**Task details**
Go through the following data and transcribe exactly the stretch of lines from the one holding "(282, 355) = (417, 259): white" to the one holding "(405, 197) = (116, 402): yellow", both included.

**Extracted material**
════

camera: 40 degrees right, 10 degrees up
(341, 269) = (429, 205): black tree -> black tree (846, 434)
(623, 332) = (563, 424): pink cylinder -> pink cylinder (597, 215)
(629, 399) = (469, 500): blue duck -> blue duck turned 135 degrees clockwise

════

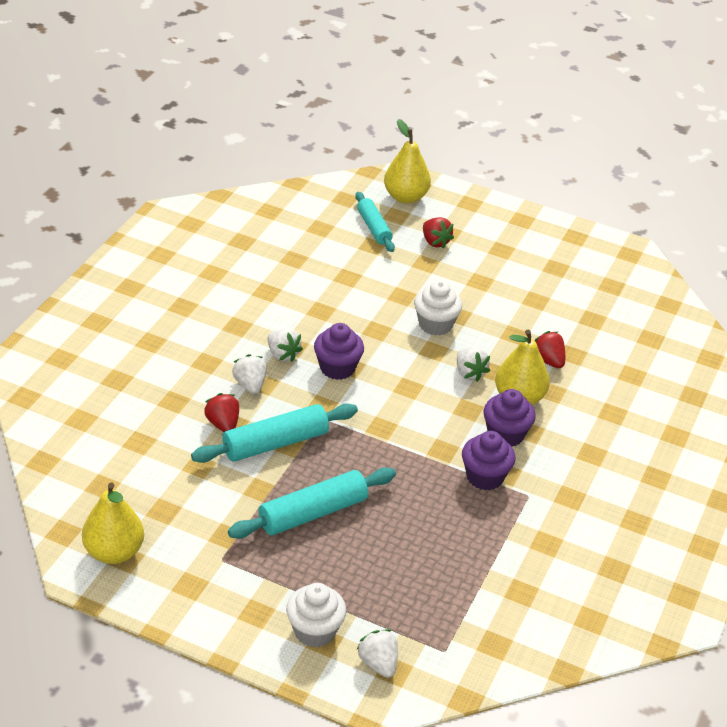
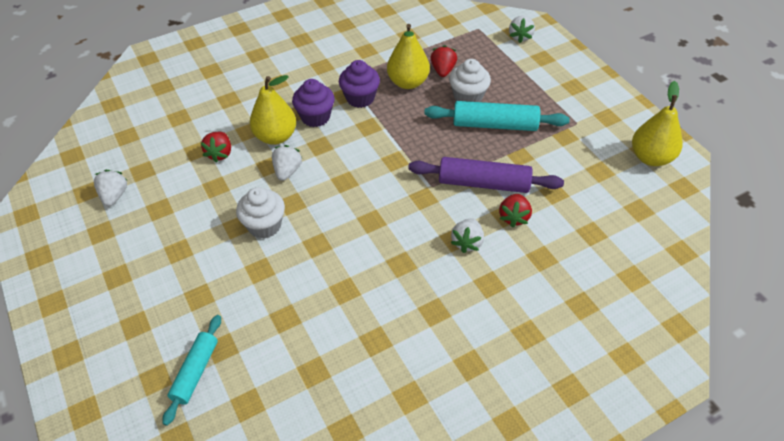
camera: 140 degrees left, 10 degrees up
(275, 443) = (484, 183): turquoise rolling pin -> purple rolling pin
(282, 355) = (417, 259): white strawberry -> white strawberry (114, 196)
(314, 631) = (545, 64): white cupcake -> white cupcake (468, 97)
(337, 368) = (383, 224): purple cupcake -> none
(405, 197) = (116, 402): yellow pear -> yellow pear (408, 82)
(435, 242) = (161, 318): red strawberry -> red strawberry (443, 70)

════

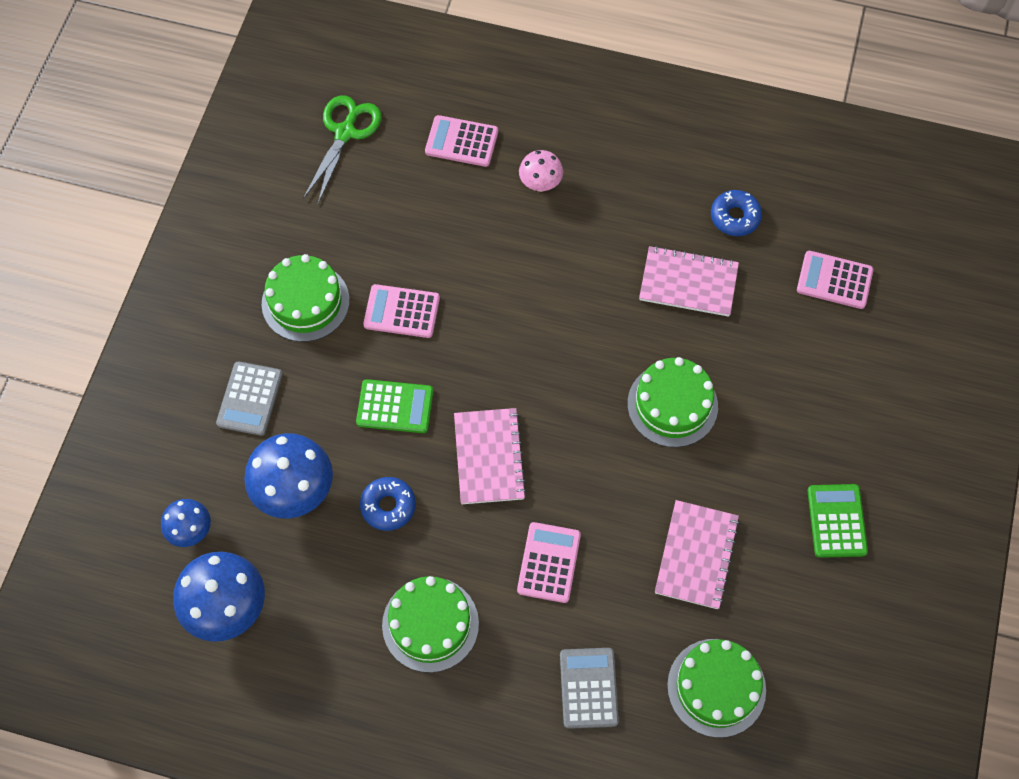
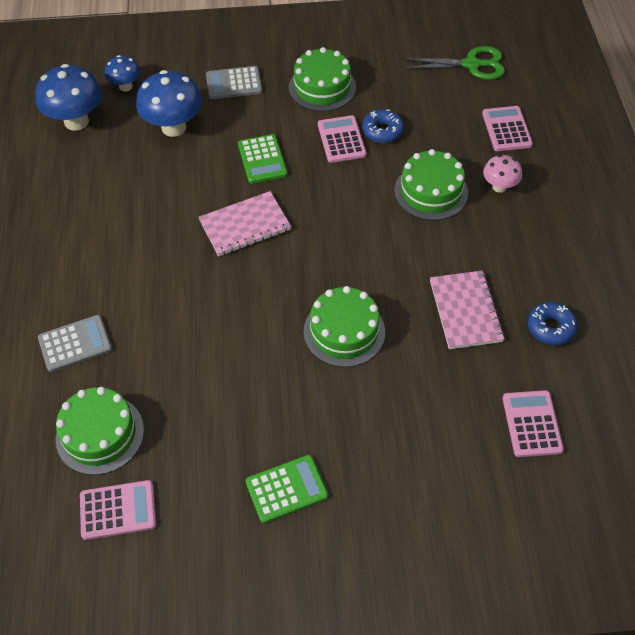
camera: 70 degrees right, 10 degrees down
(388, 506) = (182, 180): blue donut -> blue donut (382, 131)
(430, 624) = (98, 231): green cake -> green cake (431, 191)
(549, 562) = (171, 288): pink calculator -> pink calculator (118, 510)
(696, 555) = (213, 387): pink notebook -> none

════

**Answer below**
(282, 355) = (417, 259): white strawberry -> white strawberry (114, 196)
(314, 631) = (545, 64): white cupcake -> white cupcake (468, 97)
(337, 368) = (383, 224): purple cupcake -> none
(405, 197) = (116, 402): yellow pear -> yellow pear (408, 82)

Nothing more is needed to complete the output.